The listing below should be printed exactly, though its pictures must not be.

> **DATA PROVIDED**
+++
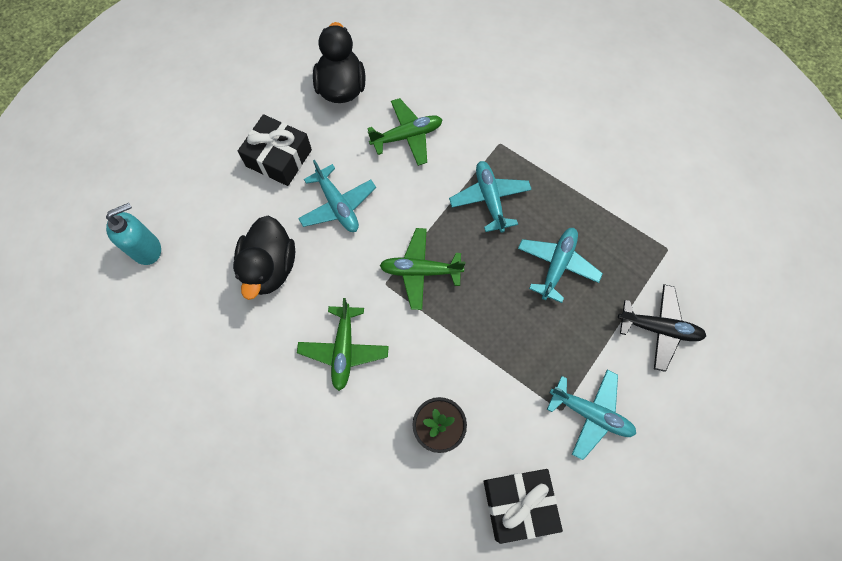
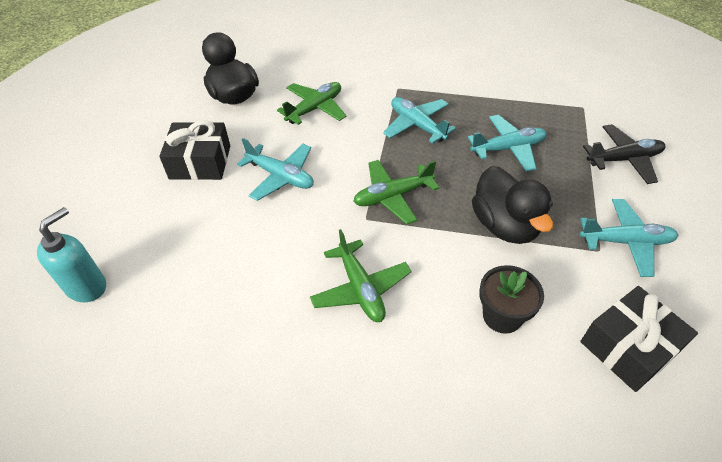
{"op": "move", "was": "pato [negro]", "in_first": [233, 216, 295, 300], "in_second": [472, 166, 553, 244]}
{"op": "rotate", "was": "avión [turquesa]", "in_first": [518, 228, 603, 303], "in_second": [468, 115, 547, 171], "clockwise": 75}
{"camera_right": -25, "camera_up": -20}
+++
> **ANSWER SECTION**
{"op": "move", "was": "pato [negro]", "in_first": [233, 216, 295, 300], "in_second": [472, 166, 553, 244]}
{"op": "rotate", "was": "avión [turquesa]", "in_first": [518, 228, 603, 303], "in_second": [468, 115, 547, 171], "clockwise": 75}
{"camera_right": -25, "camera_up": -20}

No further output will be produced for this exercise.